Stored data:

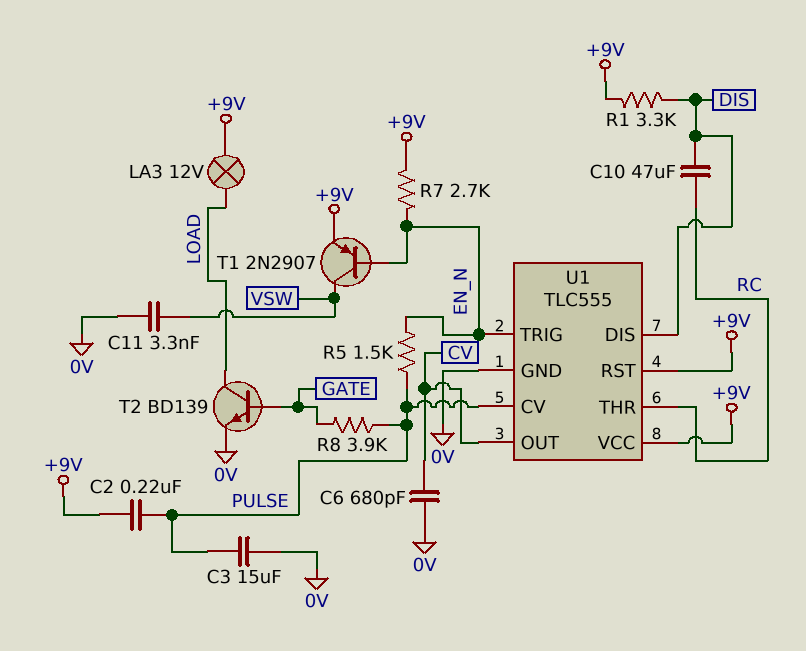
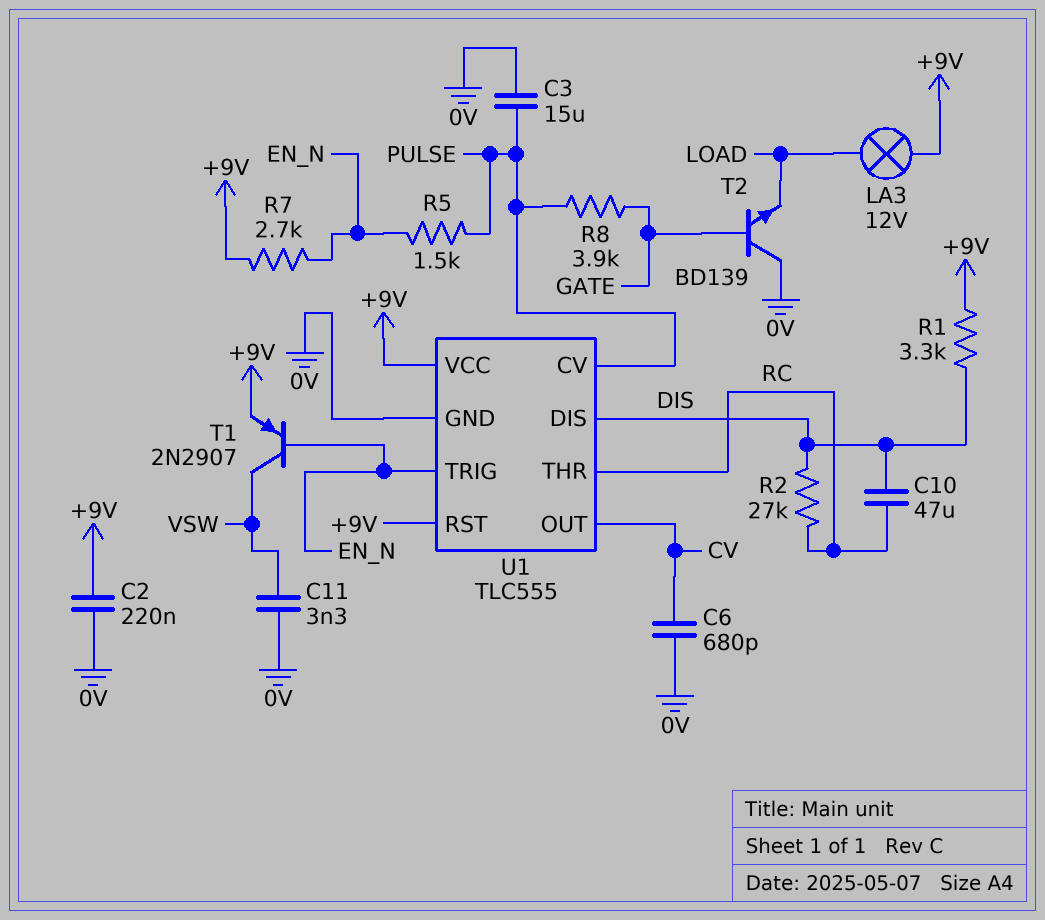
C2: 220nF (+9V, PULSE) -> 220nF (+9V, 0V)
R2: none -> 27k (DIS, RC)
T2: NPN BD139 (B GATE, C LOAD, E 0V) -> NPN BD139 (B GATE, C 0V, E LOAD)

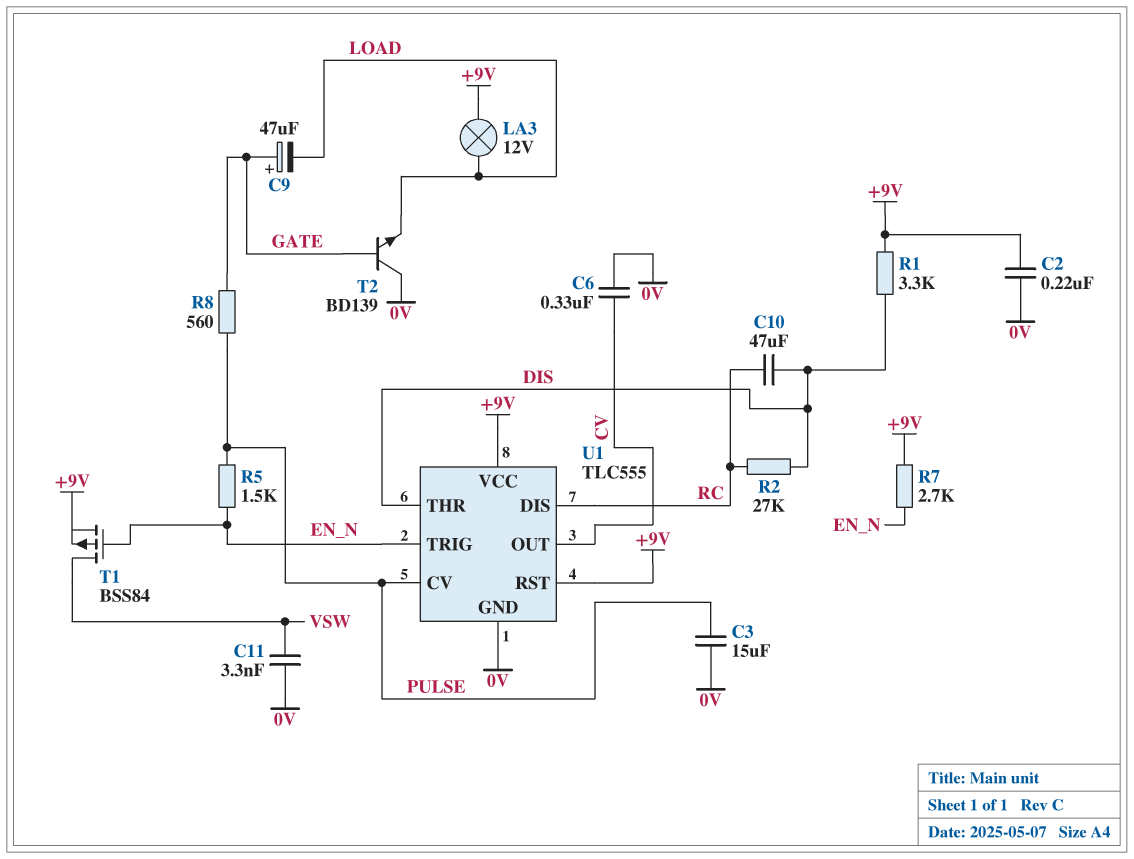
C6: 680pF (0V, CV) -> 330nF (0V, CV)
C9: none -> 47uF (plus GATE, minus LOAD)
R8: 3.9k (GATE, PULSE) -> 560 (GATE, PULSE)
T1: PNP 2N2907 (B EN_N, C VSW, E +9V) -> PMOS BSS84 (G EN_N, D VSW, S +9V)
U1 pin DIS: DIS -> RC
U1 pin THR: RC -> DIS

§ What is required
Leave out the pictures and set down all of the data exactly.

§ Response
C2: 220nF (+9V, PULSE) -> 220nF (+9V, 0V)
R2: none -> 27k (DIS, RC)
T2: NPN BD139 (B GATE, C LOAD, E 0V) -> NPN BD139 (B GATE, C 0V, E LOAD)

C6: 680pF (0V, CV) -> 330nF (0V, CV)
C9: none -> 47uF (plus GATE, minus LOAD)
R8: 3.9k (GATE, PULSE) -> 560 (GATE, PULSE)
T1: PNP 2N2907 (B EN_N, C VSW, E +9V) -> PMOS BSS84 (G EN_N, D VSW, S +9V)
U1 pin DIS: DIS -> RC
U1 pin THR: RC -> DIS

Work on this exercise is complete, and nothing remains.